■ **TASK OBJECTIVE**
Reprint the lines below as they are, minus the pictures.

■ **RECORDED INFORMATION**
*** Begin section ***
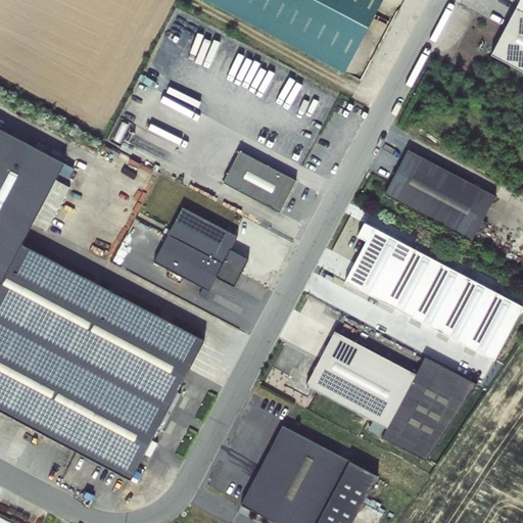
[(382,0),(207,0),(208,0),(344,73),(382,0)]
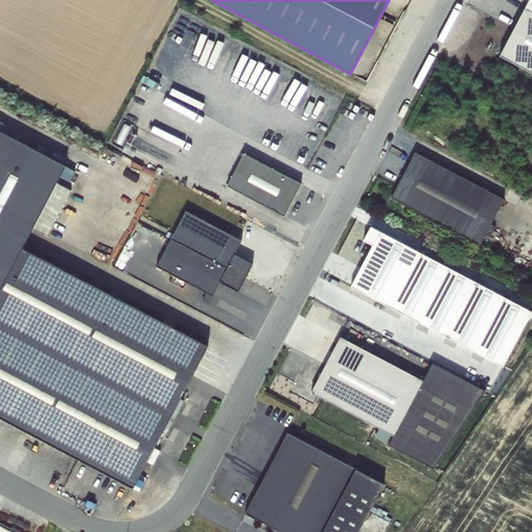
[(524,9),(500,56),(511,62),(531,73),(531,0),(528,0),(524,9)]
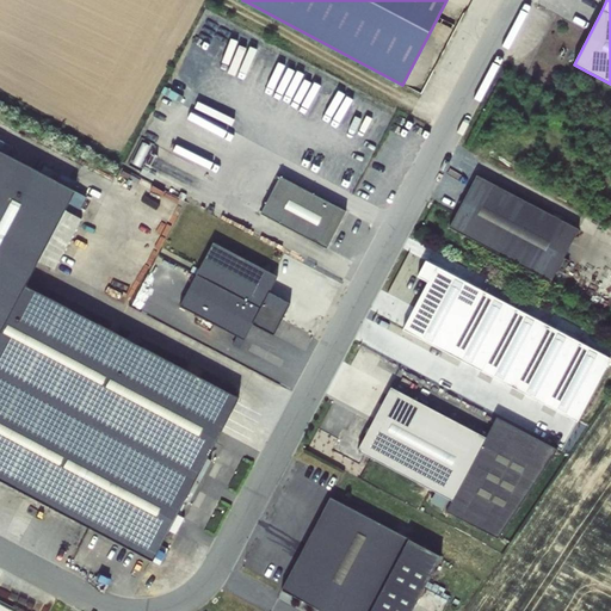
[(38,261),(75,191),(0,150),(0,479),(152,560),(239,397),(25,285),(38,261)]
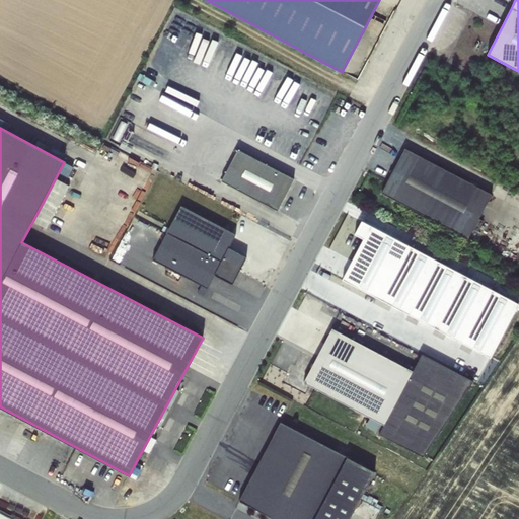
[(403,149),(381,193),(468,238),(491,195),(403,149)]
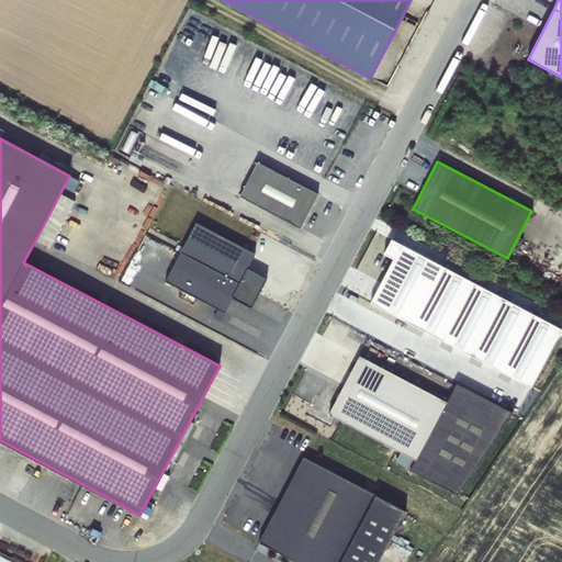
[(257,163),(239,197),(301,228),(318,194),(257,163)]
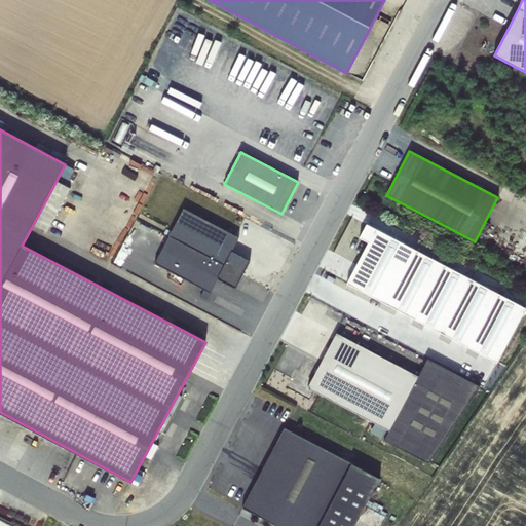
[(74,170),(65,164),(33,225),(42,230),(47,232),(60,210),(54,207),(74,170)]
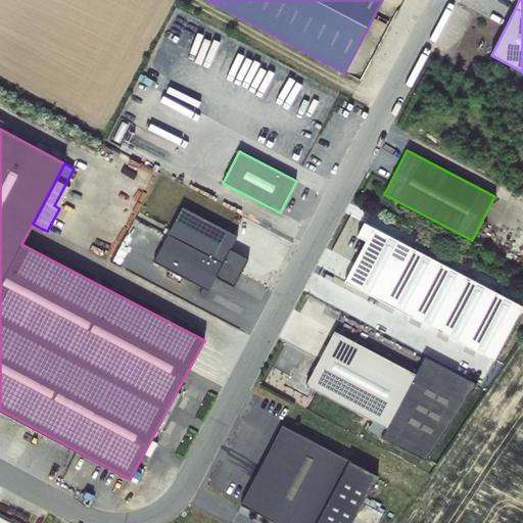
[(183,207),(169,235),(241,274),(248,259),(231,250),(238,237),(183,207)]
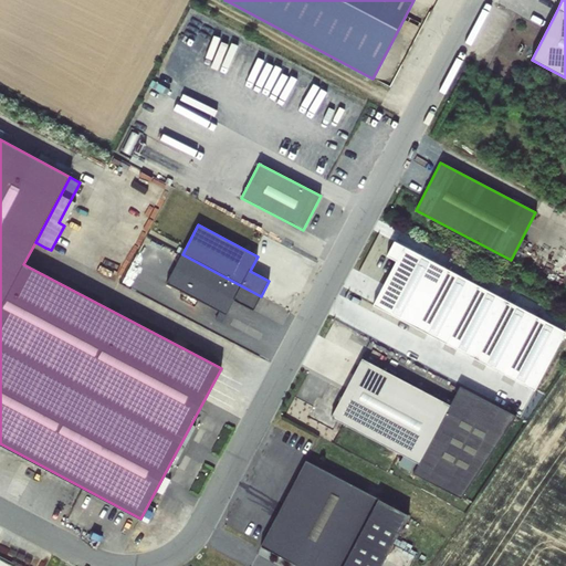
[(261,296),(182,254),(167,283),(226,314),(234,300),(253,311),(261,296)]
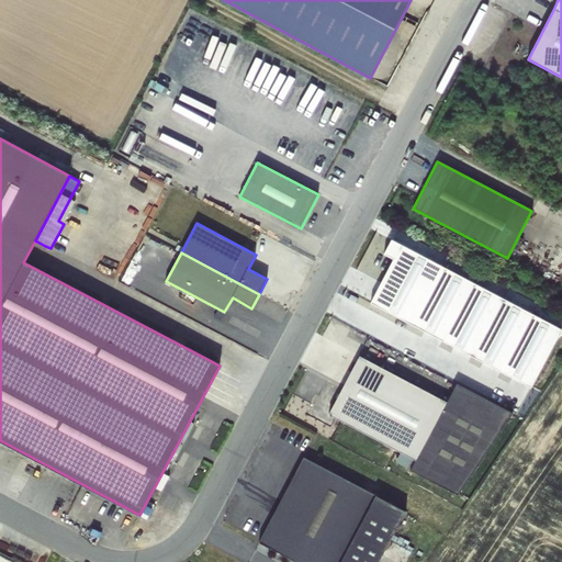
[(544,348),(538,366),(552,371),(559,353),(544,348)]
*** End section ***
■ **SOLUTION FOR THIS TASK**
[(382,0),(207,0),(208,0),(344,73),(382,0)]
[(524,9),(500,56),(511,62),(531,73),(531,0),(528,0),(524,9)]
[(38,261),(75,191),(0,150),(0,479),(152,560),(239,397),(25,285),(38,261)]
[(403,149),(381,193),(468,238),(491,195),(403,149)]
[(257,163),(239,197),(301,228),(318,194),(257,163)]
[(74,170),(65,164),(33,225),(42,230),(47,232),(60,210),(54,207),(74,170)]
[(183,207),(169,235),(241,274),(248,259),(231,250),(238,237),(183,207)]
[(261,296),(182,254),(167,283),(226,314),(234,300),(253,311),(261,296)]
[(544,348),(538,366),(552,371),(559,353),(544,348)]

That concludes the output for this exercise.